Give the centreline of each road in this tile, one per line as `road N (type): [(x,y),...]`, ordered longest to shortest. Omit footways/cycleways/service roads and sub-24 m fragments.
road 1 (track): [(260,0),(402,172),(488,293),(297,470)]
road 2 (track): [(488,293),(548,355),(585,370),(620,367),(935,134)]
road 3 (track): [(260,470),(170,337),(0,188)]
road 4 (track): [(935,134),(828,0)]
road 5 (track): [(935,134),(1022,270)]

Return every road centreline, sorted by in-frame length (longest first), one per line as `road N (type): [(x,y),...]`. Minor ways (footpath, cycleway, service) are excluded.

::::::::::

*Goal of the exercise*: In full and without error, restate the data.

*Reply*:
Give the centreline of each road in this tile, one per line as `road N (type): [(x,y),...]`, ordered longest to shortest. Omit footways/cycleways/service roads and sub-24 m fragments.
road 1 (track): [(260,0),(402,172),(488,293),(297,470)]
road 2 (track): [(488,293),(548,355),(585,370),(620,367),(935,134)]
road 3 (track): [(260,470),(170,337),(0,188)]
road 4 (track): [(935,134),(828,0)]
road 5 (track): [(935,134),(1022,270)]

Return every road centreline, sorted by in-frame length (longest first), one per line as `road N (type): [(x,y),...]`. Minor ways (footpath, cycleway, service) are excluded.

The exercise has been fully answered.